Study material
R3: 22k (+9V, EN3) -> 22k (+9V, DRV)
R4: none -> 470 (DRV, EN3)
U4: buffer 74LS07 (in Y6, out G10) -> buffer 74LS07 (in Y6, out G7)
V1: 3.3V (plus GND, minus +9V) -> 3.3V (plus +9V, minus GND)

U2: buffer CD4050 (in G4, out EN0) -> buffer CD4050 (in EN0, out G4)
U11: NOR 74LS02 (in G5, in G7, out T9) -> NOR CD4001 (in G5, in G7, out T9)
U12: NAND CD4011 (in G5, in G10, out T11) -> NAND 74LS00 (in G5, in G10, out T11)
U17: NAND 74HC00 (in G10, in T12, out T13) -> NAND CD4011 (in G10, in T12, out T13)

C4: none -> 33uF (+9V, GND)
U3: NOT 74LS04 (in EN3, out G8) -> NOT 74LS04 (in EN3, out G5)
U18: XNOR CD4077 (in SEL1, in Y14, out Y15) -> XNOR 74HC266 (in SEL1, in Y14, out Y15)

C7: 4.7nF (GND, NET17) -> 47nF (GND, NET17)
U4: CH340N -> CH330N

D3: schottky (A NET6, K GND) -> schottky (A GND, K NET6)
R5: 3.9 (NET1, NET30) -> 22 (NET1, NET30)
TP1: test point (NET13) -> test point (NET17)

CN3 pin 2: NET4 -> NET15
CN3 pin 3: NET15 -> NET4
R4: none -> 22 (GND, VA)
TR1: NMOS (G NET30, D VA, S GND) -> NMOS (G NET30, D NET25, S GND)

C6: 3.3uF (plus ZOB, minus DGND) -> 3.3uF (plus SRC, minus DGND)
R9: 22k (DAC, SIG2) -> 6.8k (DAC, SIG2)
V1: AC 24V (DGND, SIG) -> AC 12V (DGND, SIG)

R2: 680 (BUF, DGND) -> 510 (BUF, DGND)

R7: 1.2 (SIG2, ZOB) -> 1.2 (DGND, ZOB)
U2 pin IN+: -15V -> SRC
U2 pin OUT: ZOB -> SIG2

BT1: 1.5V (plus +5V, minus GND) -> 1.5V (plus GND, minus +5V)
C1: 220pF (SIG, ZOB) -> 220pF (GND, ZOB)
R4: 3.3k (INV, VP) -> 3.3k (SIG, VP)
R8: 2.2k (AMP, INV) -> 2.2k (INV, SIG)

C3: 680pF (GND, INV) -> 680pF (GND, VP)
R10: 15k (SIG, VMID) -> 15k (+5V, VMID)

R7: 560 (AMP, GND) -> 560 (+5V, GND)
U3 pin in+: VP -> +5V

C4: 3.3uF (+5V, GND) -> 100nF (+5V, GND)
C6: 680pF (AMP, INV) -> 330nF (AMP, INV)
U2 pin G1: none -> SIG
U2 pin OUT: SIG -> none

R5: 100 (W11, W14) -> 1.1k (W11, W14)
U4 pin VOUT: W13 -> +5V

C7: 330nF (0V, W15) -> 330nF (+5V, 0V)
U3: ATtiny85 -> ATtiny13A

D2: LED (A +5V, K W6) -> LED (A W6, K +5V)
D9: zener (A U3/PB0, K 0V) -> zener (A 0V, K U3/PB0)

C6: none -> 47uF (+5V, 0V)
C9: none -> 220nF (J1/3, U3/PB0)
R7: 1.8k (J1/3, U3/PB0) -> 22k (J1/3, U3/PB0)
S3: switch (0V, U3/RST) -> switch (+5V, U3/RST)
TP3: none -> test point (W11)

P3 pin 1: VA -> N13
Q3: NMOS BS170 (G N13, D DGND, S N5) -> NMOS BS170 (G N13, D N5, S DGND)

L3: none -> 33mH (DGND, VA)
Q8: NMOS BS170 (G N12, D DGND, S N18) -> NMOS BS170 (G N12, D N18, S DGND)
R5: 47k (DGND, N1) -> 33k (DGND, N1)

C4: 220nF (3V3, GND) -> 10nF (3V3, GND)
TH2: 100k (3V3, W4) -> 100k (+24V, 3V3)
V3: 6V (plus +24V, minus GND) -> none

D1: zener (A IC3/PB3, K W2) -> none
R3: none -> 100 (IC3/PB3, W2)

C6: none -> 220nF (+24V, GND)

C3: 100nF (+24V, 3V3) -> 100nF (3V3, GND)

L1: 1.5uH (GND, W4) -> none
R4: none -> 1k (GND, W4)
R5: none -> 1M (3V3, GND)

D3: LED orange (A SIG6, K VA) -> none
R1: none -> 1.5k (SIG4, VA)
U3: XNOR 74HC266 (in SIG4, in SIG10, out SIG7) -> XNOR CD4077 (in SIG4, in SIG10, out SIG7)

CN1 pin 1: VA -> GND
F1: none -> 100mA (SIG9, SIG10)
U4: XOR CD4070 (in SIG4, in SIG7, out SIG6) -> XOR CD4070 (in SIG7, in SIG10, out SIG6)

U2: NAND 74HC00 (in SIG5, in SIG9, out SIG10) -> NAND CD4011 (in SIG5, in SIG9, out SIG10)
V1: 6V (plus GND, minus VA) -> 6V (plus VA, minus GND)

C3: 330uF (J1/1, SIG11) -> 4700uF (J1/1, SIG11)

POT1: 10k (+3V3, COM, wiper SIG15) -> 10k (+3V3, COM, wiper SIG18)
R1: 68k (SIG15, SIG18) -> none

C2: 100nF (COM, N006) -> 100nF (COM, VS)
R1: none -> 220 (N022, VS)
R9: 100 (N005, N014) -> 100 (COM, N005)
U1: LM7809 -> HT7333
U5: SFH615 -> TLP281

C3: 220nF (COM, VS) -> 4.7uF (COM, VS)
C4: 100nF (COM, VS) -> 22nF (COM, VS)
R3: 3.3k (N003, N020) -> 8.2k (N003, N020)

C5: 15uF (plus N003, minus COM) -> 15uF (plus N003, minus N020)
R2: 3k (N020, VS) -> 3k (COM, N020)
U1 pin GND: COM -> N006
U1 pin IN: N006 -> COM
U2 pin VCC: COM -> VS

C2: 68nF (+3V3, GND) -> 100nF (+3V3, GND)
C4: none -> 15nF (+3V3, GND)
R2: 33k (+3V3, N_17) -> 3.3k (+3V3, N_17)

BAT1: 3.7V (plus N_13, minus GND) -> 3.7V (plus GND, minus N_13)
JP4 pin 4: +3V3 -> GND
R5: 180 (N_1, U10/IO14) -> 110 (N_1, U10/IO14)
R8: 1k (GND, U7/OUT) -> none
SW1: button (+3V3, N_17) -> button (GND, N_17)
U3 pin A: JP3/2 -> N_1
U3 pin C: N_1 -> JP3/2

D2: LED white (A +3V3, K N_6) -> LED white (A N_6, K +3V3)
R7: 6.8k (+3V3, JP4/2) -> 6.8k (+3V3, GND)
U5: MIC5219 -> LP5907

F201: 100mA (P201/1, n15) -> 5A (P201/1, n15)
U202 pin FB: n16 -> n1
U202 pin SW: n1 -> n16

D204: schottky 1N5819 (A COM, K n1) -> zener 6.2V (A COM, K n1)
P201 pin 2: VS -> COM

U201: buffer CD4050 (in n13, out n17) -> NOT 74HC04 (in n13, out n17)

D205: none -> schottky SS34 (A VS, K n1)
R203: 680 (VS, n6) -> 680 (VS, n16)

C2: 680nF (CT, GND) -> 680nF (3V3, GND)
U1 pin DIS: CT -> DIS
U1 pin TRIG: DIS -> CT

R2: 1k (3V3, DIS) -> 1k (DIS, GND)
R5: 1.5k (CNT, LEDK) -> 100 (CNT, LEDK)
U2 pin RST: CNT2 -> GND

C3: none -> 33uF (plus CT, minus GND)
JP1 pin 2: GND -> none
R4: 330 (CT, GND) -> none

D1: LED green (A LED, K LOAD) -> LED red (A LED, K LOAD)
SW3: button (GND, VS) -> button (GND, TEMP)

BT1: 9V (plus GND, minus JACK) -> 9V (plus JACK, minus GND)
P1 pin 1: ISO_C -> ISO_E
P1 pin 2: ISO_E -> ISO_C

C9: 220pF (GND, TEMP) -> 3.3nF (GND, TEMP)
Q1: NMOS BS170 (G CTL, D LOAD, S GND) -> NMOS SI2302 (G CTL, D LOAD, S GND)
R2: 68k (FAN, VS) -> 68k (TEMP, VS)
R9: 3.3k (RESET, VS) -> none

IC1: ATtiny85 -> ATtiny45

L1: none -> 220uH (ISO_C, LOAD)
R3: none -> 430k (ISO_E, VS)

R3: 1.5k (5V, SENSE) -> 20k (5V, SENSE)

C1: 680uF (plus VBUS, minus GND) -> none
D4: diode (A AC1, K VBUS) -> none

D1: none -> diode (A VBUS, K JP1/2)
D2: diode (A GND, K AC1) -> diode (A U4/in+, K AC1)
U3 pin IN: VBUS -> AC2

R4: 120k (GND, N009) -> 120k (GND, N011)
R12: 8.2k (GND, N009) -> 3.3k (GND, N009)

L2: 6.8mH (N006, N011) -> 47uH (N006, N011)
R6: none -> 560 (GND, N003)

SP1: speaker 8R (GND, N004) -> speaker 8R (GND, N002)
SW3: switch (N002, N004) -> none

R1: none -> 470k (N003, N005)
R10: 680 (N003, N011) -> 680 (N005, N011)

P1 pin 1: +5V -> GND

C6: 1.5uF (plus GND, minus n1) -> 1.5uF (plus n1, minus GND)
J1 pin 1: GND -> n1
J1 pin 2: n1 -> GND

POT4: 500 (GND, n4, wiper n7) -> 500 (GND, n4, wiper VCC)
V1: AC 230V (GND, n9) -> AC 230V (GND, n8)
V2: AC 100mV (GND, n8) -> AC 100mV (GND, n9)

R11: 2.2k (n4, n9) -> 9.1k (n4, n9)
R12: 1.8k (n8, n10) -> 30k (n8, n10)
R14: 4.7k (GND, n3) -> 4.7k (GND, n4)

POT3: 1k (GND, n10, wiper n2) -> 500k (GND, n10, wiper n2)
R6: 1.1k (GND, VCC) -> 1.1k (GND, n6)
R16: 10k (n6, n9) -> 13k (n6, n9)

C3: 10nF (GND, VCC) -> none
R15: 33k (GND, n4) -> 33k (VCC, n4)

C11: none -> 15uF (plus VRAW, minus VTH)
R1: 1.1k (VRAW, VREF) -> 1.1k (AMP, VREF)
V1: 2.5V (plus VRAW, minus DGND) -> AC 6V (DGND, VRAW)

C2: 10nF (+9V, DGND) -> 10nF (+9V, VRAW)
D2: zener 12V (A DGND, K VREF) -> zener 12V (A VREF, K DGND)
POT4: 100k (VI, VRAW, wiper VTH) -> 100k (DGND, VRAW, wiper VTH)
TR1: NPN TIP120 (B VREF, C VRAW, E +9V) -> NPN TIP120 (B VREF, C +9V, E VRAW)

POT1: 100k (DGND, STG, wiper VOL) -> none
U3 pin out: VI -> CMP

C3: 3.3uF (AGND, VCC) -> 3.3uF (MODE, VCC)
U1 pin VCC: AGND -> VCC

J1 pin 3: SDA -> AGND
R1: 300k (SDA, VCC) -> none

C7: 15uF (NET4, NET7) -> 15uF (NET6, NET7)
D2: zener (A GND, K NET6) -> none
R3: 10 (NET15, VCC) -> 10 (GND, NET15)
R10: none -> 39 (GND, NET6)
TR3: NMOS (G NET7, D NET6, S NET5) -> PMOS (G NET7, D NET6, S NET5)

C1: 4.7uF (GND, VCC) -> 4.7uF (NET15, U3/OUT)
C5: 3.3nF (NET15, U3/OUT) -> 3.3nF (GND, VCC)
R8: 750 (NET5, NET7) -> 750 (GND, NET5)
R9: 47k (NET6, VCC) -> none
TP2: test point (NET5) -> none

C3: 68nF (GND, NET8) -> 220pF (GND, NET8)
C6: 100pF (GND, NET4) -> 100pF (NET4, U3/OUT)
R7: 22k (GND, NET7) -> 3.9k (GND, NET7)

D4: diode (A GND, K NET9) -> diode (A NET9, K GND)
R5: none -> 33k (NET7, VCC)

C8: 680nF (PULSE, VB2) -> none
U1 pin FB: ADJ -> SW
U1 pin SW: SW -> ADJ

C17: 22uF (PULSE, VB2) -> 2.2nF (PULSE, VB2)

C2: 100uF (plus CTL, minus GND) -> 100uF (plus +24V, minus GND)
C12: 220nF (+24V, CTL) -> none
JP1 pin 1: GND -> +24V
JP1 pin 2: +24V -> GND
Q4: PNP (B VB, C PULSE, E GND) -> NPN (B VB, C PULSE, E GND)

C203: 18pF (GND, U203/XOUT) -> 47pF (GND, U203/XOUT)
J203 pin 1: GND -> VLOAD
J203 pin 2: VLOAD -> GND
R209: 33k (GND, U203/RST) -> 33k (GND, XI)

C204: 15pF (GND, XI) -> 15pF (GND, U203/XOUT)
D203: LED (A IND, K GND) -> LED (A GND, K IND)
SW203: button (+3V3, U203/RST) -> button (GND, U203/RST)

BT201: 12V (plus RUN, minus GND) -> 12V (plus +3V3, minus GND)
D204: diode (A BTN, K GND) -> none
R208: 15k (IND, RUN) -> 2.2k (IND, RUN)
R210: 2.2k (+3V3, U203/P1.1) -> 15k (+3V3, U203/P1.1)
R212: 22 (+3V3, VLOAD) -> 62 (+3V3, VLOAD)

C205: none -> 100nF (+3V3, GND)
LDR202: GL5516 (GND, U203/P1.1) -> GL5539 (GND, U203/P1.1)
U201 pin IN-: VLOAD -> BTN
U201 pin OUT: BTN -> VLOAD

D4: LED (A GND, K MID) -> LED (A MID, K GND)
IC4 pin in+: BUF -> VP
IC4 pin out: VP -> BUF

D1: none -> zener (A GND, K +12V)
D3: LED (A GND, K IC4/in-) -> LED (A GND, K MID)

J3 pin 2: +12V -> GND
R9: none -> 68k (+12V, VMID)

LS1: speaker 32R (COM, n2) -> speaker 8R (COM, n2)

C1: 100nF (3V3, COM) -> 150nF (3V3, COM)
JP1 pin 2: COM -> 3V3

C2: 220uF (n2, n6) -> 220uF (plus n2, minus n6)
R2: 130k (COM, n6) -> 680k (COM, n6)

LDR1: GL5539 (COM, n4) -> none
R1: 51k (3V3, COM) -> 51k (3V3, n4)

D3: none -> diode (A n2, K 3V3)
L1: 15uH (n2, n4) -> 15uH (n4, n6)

Exercise goal
Reproducing the whole listing above is not the task. Copy exactly only the lines from the one with "U202 pin FB: n16 -> n1" to the one with "D205: none -> schottky SS34 (A VS, K n1)", both kept.

Worked solution
U202 pin FB: n16 -> n1
U202 pin SW: n1 -> n16

D204: schottky 1N5819 (A COM, K n1) -> zener 6.2V (A COM, K n1)
P201 pin 2: VS -> COM

U201: buffer CD4050 (in n13, out n17) -> NOT 74HC04 (in n13, out n17)

D205: none -> schottky SS34 (A VS, K n1)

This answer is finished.